What the exercise asks = The answer must be every line of the records in which the string "eraser" appears.

Dataset records =
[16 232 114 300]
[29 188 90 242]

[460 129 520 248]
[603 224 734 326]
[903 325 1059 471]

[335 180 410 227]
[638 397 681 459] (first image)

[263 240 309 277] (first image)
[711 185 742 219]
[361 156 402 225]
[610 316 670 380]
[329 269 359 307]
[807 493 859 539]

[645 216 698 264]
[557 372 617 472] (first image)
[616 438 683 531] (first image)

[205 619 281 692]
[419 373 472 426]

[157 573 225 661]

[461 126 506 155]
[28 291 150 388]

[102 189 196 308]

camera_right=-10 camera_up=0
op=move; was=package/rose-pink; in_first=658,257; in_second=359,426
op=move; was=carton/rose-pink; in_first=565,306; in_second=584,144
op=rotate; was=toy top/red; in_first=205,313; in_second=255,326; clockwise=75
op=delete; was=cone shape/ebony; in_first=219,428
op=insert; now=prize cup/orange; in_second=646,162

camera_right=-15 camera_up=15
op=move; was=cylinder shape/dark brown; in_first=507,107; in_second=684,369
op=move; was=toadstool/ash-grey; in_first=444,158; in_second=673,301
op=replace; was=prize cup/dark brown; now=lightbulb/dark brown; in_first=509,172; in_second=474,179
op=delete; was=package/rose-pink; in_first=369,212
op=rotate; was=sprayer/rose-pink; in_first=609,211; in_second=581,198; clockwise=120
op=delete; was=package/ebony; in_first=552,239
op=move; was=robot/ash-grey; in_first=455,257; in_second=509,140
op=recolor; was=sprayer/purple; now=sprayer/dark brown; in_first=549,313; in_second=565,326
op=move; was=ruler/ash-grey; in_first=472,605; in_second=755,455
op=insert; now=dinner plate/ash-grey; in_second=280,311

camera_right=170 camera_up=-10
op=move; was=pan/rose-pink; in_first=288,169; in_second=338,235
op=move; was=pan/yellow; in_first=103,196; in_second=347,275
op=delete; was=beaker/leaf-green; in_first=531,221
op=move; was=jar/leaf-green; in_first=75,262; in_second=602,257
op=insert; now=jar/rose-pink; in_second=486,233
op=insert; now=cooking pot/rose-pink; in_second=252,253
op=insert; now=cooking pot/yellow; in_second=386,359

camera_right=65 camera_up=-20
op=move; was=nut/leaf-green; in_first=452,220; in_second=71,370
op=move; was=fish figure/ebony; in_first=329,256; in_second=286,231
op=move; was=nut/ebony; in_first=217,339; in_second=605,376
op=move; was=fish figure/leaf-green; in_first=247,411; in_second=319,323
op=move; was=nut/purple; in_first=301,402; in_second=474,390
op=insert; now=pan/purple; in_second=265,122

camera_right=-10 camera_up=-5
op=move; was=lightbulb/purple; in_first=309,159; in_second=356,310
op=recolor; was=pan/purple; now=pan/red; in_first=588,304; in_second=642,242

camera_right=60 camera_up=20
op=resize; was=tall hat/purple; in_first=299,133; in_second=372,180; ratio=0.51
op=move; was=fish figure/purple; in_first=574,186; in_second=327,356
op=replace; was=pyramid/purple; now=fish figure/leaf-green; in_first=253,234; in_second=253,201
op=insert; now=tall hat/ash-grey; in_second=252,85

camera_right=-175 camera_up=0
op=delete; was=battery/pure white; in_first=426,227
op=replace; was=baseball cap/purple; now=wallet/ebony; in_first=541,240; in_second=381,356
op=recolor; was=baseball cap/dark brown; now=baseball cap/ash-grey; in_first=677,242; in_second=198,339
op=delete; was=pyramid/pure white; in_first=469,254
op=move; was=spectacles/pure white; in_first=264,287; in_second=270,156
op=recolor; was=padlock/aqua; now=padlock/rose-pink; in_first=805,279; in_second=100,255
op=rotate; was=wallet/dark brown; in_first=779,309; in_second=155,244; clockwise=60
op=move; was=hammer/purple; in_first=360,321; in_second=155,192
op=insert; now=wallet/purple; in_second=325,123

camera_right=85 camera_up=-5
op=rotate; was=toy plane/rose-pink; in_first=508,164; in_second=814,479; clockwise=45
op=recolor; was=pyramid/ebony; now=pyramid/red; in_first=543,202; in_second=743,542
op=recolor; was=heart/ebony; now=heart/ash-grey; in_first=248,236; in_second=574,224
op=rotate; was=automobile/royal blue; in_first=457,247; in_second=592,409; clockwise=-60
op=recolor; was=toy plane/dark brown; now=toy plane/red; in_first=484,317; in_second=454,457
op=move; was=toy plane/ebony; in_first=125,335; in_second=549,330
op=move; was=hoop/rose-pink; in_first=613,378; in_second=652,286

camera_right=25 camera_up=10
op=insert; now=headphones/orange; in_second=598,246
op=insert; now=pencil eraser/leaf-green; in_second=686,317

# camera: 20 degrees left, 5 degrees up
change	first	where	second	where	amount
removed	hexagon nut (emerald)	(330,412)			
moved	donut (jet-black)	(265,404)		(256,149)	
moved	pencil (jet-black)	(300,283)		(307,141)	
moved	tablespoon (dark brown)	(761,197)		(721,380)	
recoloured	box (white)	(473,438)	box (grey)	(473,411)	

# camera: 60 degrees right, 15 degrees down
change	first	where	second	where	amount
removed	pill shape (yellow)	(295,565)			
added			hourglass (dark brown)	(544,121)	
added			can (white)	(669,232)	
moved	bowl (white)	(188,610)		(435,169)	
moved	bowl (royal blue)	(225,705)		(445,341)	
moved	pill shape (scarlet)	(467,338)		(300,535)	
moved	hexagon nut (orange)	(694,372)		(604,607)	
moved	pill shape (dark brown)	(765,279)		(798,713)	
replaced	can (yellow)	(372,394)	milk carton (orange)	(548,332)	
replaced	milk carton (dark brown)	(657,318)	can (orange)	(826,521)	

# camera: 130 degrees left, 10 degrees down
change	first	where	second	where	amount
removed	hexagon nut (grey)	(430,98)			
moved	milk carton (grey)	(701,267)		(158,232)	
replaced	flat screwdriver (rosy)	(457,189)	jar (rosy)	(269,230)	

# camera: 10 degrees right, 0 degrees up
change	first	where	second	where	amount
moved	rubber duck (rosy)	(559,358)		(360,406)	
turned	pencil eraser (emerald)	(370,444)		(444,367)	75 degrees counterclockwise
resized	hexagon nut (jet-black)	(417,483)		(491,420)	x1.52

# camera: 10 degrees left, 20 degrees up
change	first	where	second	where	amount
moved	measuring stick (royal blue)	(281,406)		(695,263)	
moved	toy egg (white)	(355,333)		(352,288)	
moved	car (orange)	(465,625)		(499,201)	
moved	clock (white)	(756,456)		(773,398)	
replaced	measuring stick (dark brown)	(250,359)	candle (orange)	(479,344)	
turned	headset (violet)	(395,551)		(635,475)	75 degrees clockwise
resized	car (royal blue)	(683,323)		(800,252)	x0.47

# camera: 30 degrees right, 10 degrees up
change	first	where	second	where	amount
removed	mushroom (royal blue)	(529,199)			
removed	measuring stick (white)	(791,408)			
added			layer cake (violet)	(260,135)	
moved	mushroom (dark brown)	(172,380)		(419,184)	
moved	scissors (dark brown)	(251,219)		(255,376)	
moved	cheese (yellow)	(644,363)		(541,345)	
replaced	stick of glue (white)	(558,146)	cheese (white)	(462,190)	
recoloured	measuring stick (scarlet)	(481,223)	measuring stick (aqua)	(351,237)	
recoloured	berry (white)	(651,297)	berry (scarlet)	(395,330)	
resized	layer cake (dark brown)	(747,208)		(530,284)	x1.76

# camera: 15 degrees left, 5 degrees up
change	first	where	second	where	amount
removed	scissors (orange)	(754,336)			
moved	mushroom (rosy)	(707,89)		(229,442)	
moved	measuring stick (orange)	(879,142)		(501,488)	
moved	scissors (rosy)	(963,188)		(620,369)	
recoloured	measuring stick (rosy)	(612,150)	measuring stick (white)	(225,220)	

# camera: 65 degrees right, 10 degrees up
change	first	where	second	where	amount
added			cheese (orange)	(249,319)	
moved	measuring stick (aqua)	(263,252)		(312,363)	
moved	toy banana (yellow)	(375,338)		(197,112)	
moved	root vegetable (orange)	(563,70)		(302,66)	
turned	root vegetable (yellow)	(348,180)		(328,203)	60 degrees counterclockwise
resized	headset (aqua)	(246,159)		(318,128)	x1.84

Finished exercise =
op=insert; now=pencil eraser/leaf-green; in_second=686,317
turned	pencil eraser (emerald)	(370,444)		(444,367)	75 degrees counterclockwise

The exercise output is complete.